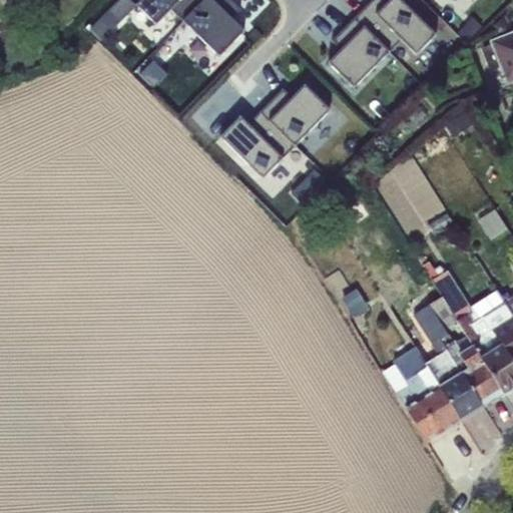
[(119,0),(92,28),(104,39),(136,6),(130,0),(119,0)]
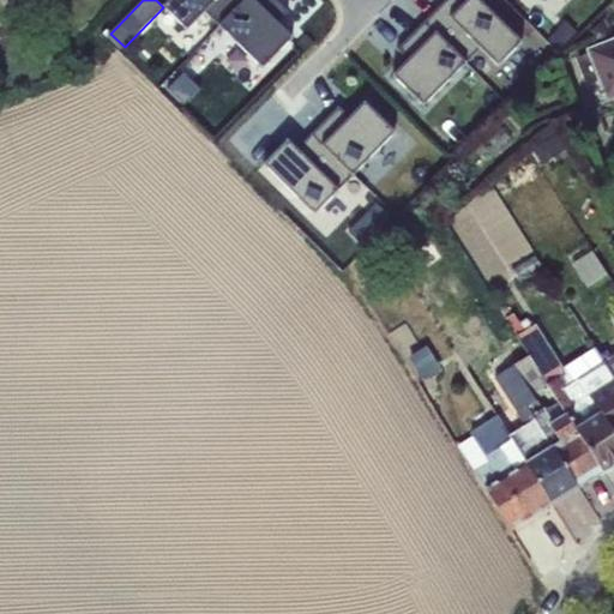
[(220,28),(246,0),(170,0),(164,8),(188,32),(206,13),(220,28)]
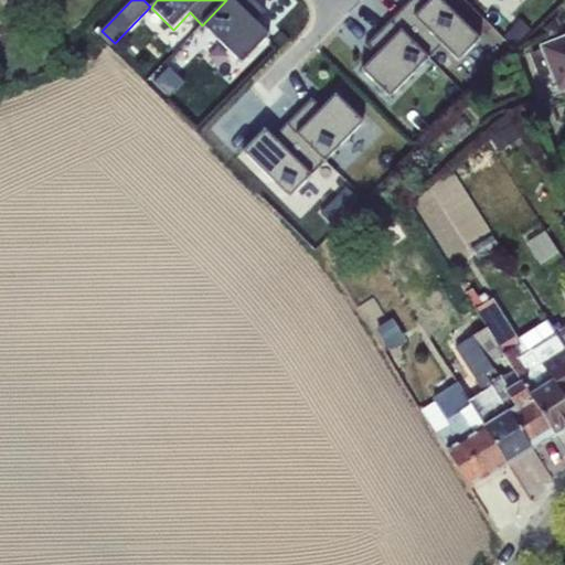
[(265,11),(253,0),(226,0),(202,25),(242,64),(269,35),(255,21),(265,11)]
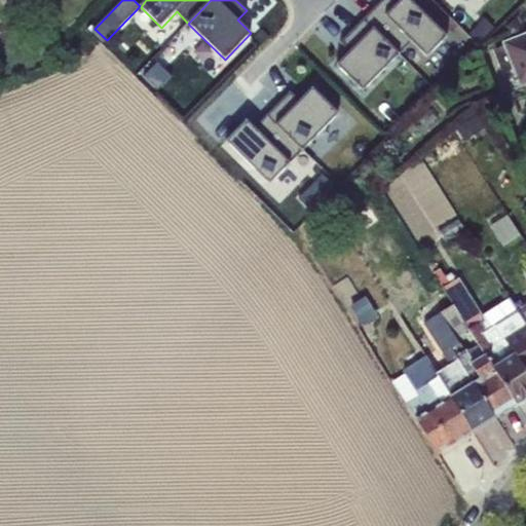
[(429,57),(447,39),(409,0),(400,0),(396,4),(391,0),(381,0),(363,20),(400,55),(414,41),(429,57)]
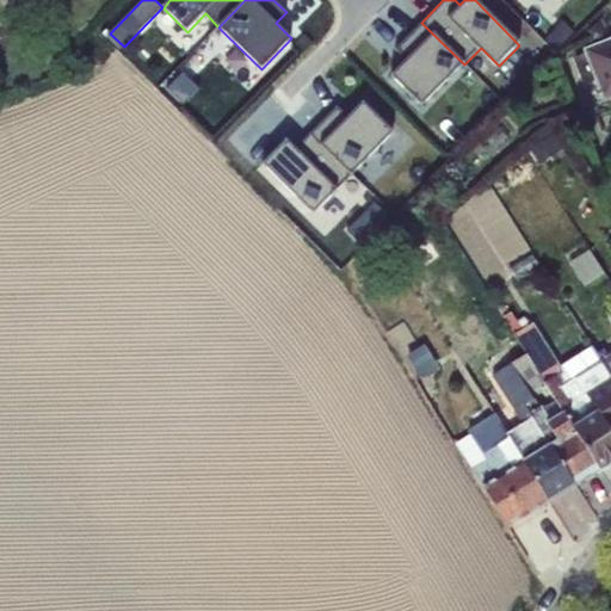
[(563,22),(545,38),(557,50),(574,32),(563,22)]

» **Work order**
Your response should consist solely of the lines from the line with "[(220,28),(246,0),(170,0),(164,8),(188,32),(206,13),(220,28)]" through the last line of the entries above, printed exactly and without pictures.

» **Solution to this task**
[(220,28),(246,0),(170,0),(164,8),(188,32),(206,13),(220,28)]
[(265,11),(253,0),(226,0),(202,25),(242,64),(269,35),(255,21),(265,11)]
[(429,57),(447,39),(409,0),(400,0),(396,4),(391,0),(381,0),(363,20),(400,55),(414,41),(429,57)]
[(563,22),(545,38),(557,50),(574,32),(563,22)]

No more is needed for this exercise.